**Task statement:**
Pull out every line of the material below that contains the string "kern", and copy each one in full. Case counts.

**Dataset excerpts:**
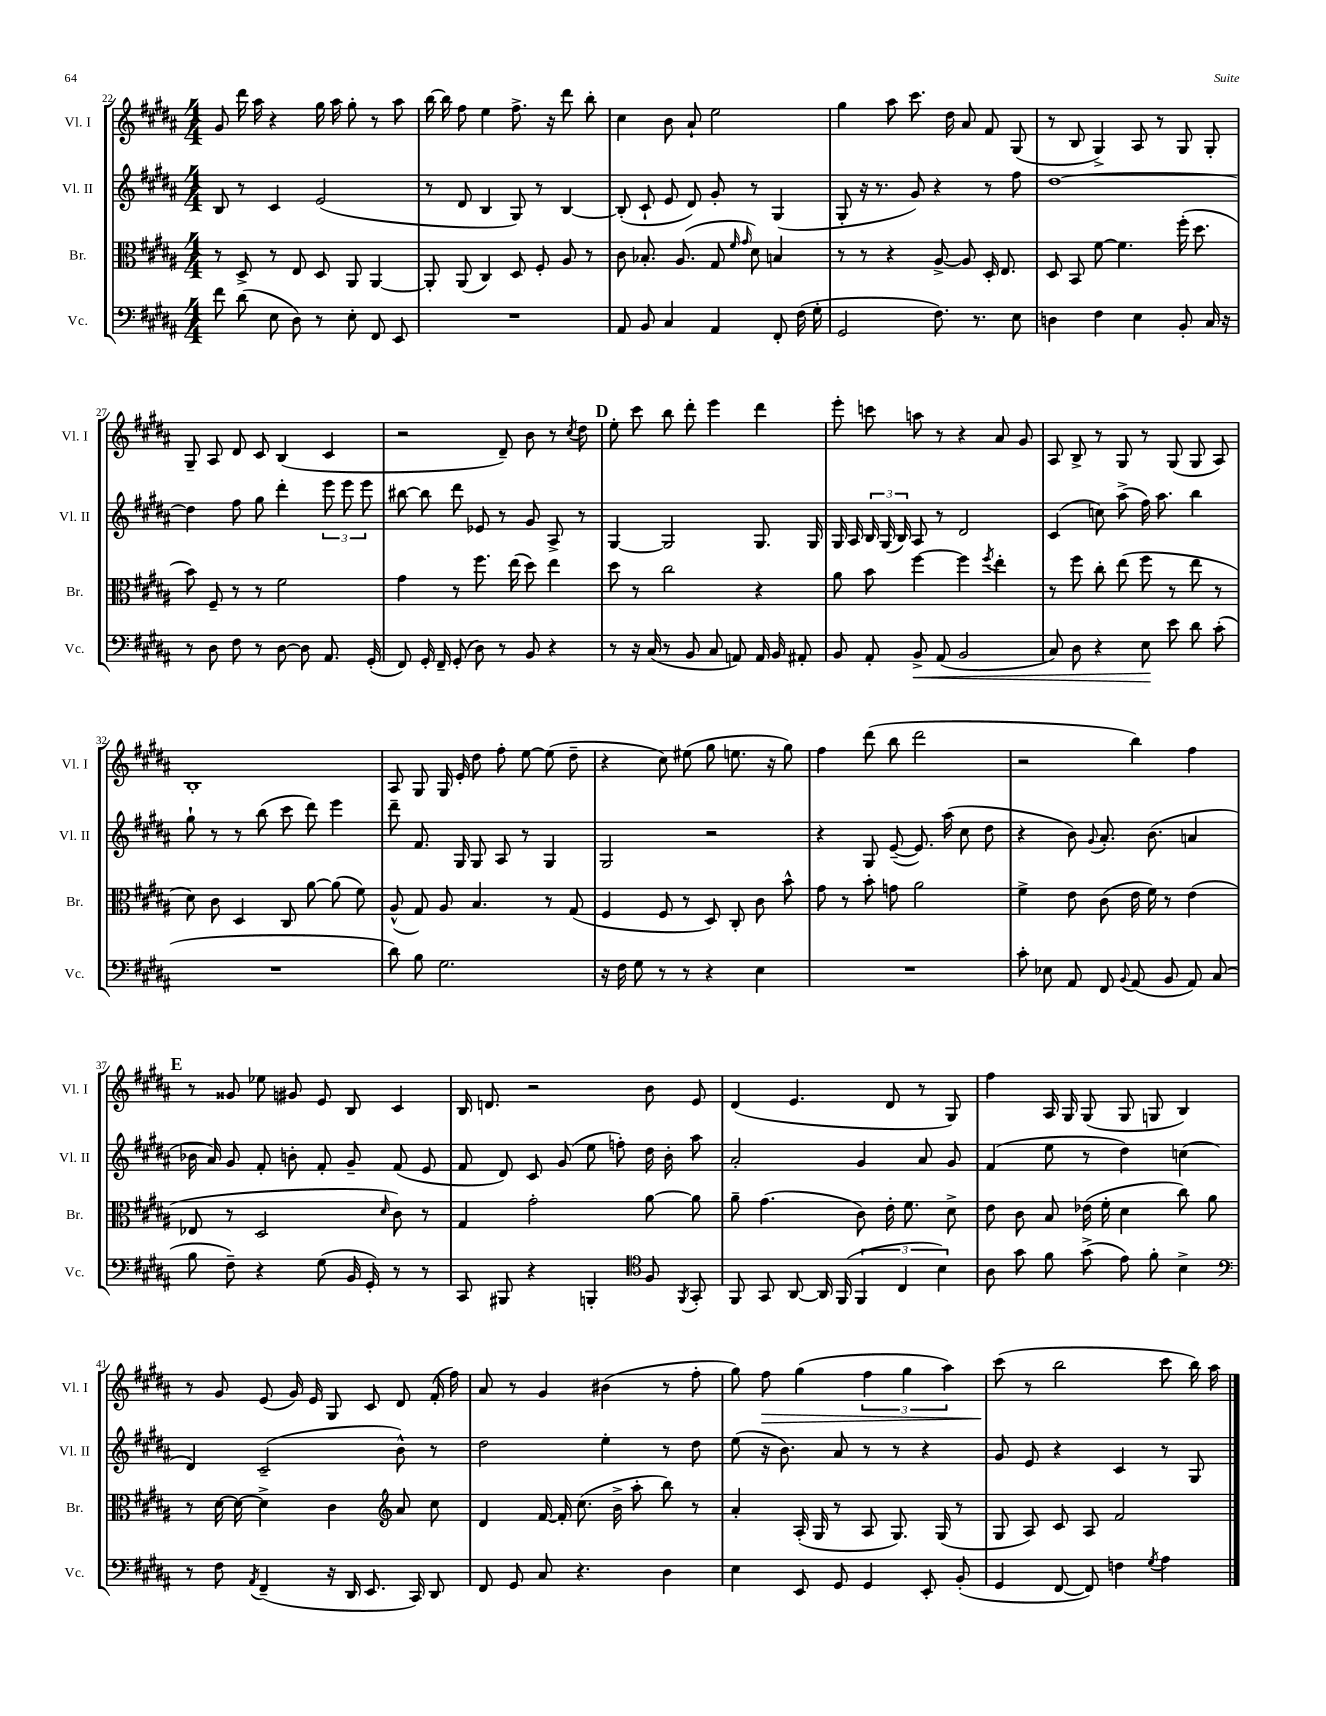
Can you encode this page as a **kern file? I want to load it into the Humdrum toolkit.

**kern	**kern	**kern	**kern
*staff4	*staff3	*staff2	*staff1
*clefF4	*clefC3	*clefG2	*clefG2
*k[f#c#g#d#a#]	*k[f#c#g#d#a#]	*k[f#c#g#d#a#]	*k[f#c#g#d#a#]
*M4/4	*M4/4	*M4/4	*M4/4
8f#	8r	8B	8g#
(8d#	8D#^	8r	16ddd#
.	.	.	16aa#
8E	8r	4c#	4r
8D#)	8E	.	.
8r	8D#	(2e	16gg#
.	.	.	16aa#
8E'	8AA#	.	8gg#'
8FF#	[4AA#	.	8r
8EE	.	.	8aa#
=	=	=	=
1r	8AA#']	8r	[16bb
.	.	.	16bb]
.	(8AA#	8d#	8ff#
.	4C#)	4B	4ee
.	8D#	8G#)	8.ff#^
.	8F#'	8r	.
.	.	.	16r
.	8A#	[4B	8ddd#
.	8r	.	8bb'
=	=	=	=
8AA#	8c#	(8B']	4cc#
8BB	8.B-'	8c#`	.
4C#	.	8e	8b
.	(8.A#	.	.
.	.	8d#)	8a#`
4AA#	8G#	8g#'	2ee
.	16qqf#	.	.
.	16qqg#	.	.
.	8d#)	8r	.
8FF#'	4B	(4G#	.
(16F#	.	.	.
16G#'	.	.	.
=	=	=	=
2GG#	8r	8G#'	4gg#
.	8r	16r	.
.	.	8.r	.
.	4r	.	8aa#
.	.	8g#)	8.ccc#
8.F#)	[8A#^	4r	.
.	.	.	16dd#
.	8A#]	.	8a#
8.r	.	.	.
.	16D#'	8r	8f#
.	8.E	.	.
8E	.	8ff#	(8G#
=	=	=	=
4D	8D#	[1dd#	8r
.	8BB	.	8B
4F#	[8f#	.	4G#^)
.	4.f#]	.	.
4E	.	.	8A#
.	.	.	8r
8BB'	(16ff#'	.	8G#
.	8.dd#	.	.
16C#	.	.	8G#'
16r	.	.	.
=	=	=	=
8r	8b)	4dd#]	8G#~
8D#	8F#~	.	8A#
8F#	8r	8ff#	8d#
8r	8r	8gg#	8c#
[8D#	2f#	4ddd#'	(4B
8D#]	.	.	.
8.AA#	.	12eee	4c#
.	.	12eee	.
.	.	12eee	.
(16GG#'	.	.	.
=	=	=	=
8FF#)	4g#	[8bb#	2r
16GG#'	.	8bb#]	.
16FF#~	.	.	.
(8GG#'	8r	8ddd#	.
8D#)	8.ff#	8e-	.
8r	.	8r	8d#~)
.	(16ee	.	.
8BB	8dd#)	8g#	8b
4r	4ee	8A#^	8r
.	.	.	8qcc#
.	.	8r	8dd#
=	=	=	=
8r	8dd#	[4G#	8ee'
16r	8r	.	8ccc#
(16C#	.	.	.
8r	2cc#	2G#]	8bb
8BB	.	.	8ddd#'
8C#	.	.	4eee
8AA)	.	.	.
16AA	4r	8.G#	4ddd#
16BB	.	.	.
8AA#'	.	.	.
.	.	16G#	.
=	=	=	=
8BB	8a#	16G#	8eee'
.	.	16A#	.
8AA#'	8b	24B	8ccc
.	.	(24G#	.
.	.	24B)	.
8BB^	[4ff#	8A#	8aa
(8AA#	.	8r	8r
2BB	4ff#]	2d#	4r
.	8qff#	.	.
.	4ee'	.	8a#
.	.	.	8g#
=	=	=	=
8C#)	8r	(4c#	8A#
8D#	8ff#	.	8B^
4r	8cc#'	8cc)	8r
.	(8ee	(8aa#^	8G#
8E	8ff#	16ff#)	8r
.	.	8.aa#	.
8e	8r	.	(8G#
8d#	8ee	4bb	8G#
(8c#'	8r	.	8A#)
=	=	=	=
1r	8d#)	8gg#`	1B'
.	8c#	8r	.
.	4D#	8r	.
.	.	(8bb	.
.	8C#	8ccc#	.
.	[8a#	8ddd#)	.
.	(8a#]	4eee	.
.	8f#)	.	.
=	=	=	=
8d#)	(8A#^^	8ddd#~	8A#
8B	8G#)	8.f#	8G#
2.G#	8A#	.	16G#
.	.	16G#	16e'
.	4.B	8G#	8dd#
.	.	8A#	8ff#'
.	.	8r	[8ee
.	8r	4G#	(8ee]
.	(8G#	.	8dd#~
=	=	=	=
16r	4F#	2G#	4r
16F#	.	.	.
8G#	.	.	.
8r	8F#	.	8cc#)
8r	8r	.	(8ee#
4r	8D#)	2r	8gg#
.	8C#'	.	8.ee
4E	8c#	.	.
.	.	.	16r
.	8b^^	.	8gg#)
=	=	=	=
1r	8g#	4r	4ff#
.	8r	.	.
.	8b'	8G#	(8ddd#
.	8g	([8e~	8bb
.	2a#	8.e])	2ddd#
.	.	(16aa#	.
.	.	8cc#	.
.	.	8dd#	.
=	=	=	=
8c#'	4f#^	4r	2r
8E-	.	.	.
8AA#	8e	8b)	.
.	.	8qqg#	.
8FF#	(8c#	8.a#'	.
8qqBB	.	.	.
(8AA#	16e	.	4bb)
.	16f#)	(8.b	.
8BB	8r	.	.
8AA#)	(4e	4a	4ff#
(8C#	.	.	.
=	=	=	=
8B	8E-	16b-	8r
.	.	16a#)	.
8F#~)	8r	8g#	8g##
4r	2D#	8f#'	8ee-
.	.	8b'	8g#
(8G#	.	8f#'	8e
16BB	.	8g#~	8B
16GG#')	.	.	.
.	16qqd#	.	.
8r	8c#)	(8f#	4c#
8r	8r	8e	.
=	=	=	=
8CC#	4G#	8f#	16B
.	.	.	8.d
8BBB#	.	8d#)	.
4r	2g#'	8c#	2r
.	.	(8g#	.
4BBB'	.	8ee	.
.	.	8ff')	.
*clefC4	*	*	*
8F#	[8a#	16dd#	8b
.	.	16b'	.
8qFF#	.	.	.
8GG#'	8a#]	8aa#	8e
=	=	=	=
8FF#	8a#~	2a#'	(4d#
8GG#	(4.g#	.	.
[8AA#	.	.	4.e
16AA#]	.	.	.
(16FF#	.	.	.
6FF#	8c#)	4g#	.
.	16e'	.	8d#
6C#	.	.	.
.	8.f#	.	.
.	.	8a#	8r
6B)	.	.	.
.	8d#^	8g#	8G#)
=	=	=	=
8A#	8e	(4f#	4ff#
8g#	8c#	.	.
8f#	8B	8ee	16A#
.	.	.	16G#
(8g#^	(16e-	8r	(8G#
.	16f#'	.	.
8e)	4d#	4dd#)	8G#
8f#'	.	.	8G
4B^	8cc#)	(4cc	4B)
.	8a#	.	.
=	=	=	=
*clefF4	*	*	*
8r	8r	4d#)	8r
8F#	[16d#	.	8g#
.	16d#_	.	.
8qAA#	.	.	.
(4FF#~	4d#^]	(2c#~	(8e
.	.	.	16g#)
.	.	.	16e
16r	4c#	.	8G#
16DD#	.	.	.
8.EE	.	.	8c#
*	*clefG2	*	*
.	8a#	8b^^)	8d#
16CC#)	.	.	.
8DD#	8cc#	8r	(16f#'
.	.	.	16ff#)
=	=	=	=
8FF#	4d#	2dd#	8a#
8GG#	.	.	8r
8C#	[16f#	.	4g#
.	16f#']	.	.
4.r	(8.cc#	.	.
.	.	4ee'	(4b#
.	16b^	.	.
.	8aa#'	.	.
4D#	8bb)	8r	8r
.	8r	8dd#	8ff#'
=	=	=	=
4E	4a#'	(8ee	8gg#)
.	.	16r	8ff#
.	.	8.b)	.
8EE	(16A#'	.	(4gg#
.	16G#	.	.
8GG#	8r	8a#	.
4GG#	8A#	8r	6ff#
.	8.G#)	8r	.
.	.	.	6gg#
8EE'	.	4r	.
.	(16G#	.	.
.	.	.	6aa#)
(8BB'	8r	.	.
=	=	=	=
4GG#	8G#	8g#	(8ccc#
.	8A#)	8e	8r
[8FF#	8c#	4r	2bb
8FF#])	8A#	.	.
4F	2f#	4c#	.
8qG#	.	.	.
4A#	.	8r	8ccc#
.	.	8G#	16bb)
.	.	.	16aa#
==	==	==	==
*-	*-	*-	*-
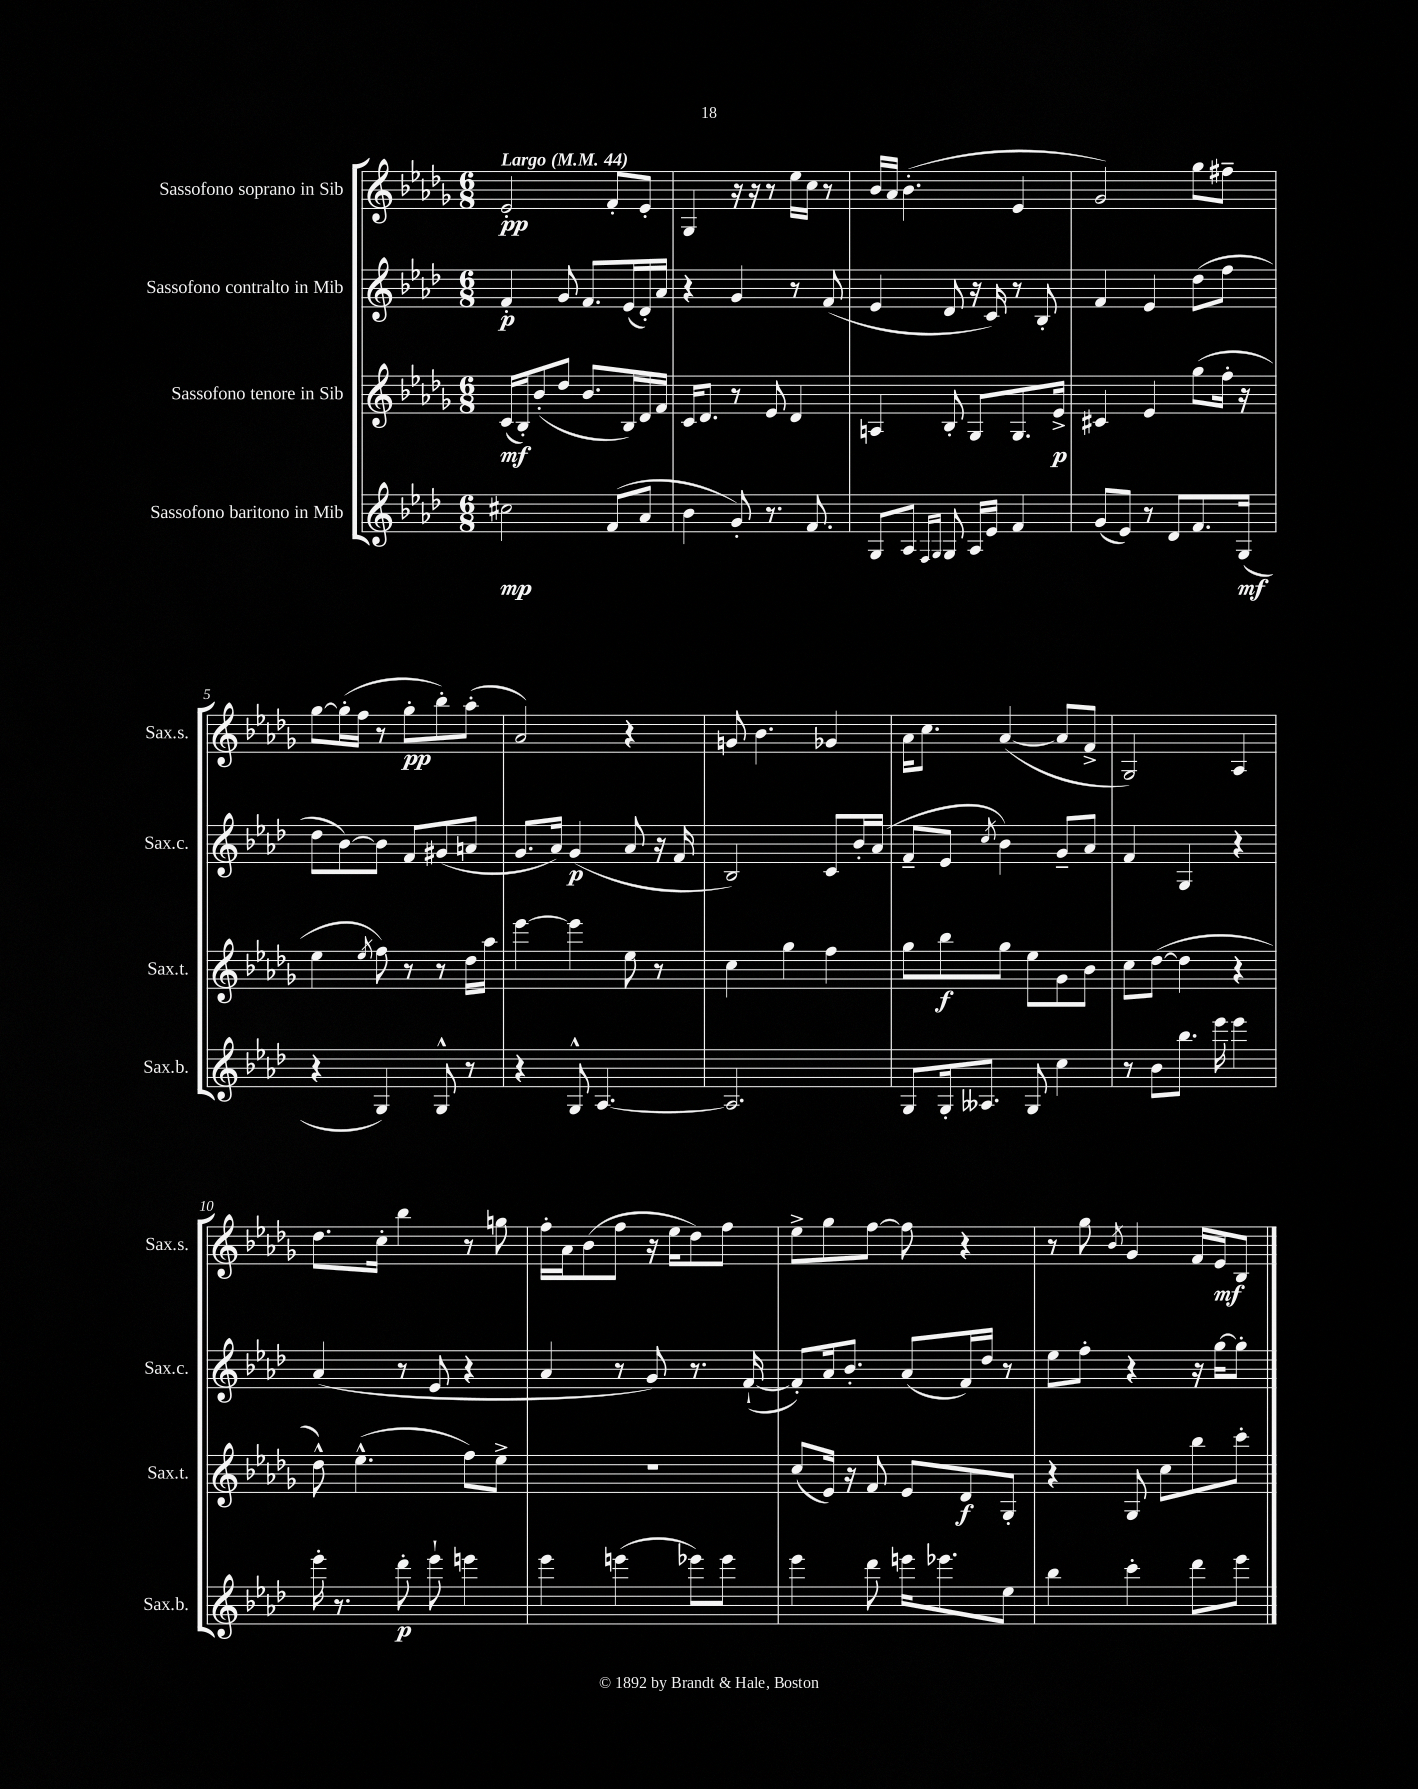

**Solved exercise:**
Can you encode this page as a **kern file? I want to load it into the Humdrum toolkit.
**kern	**kern	**kern	**kern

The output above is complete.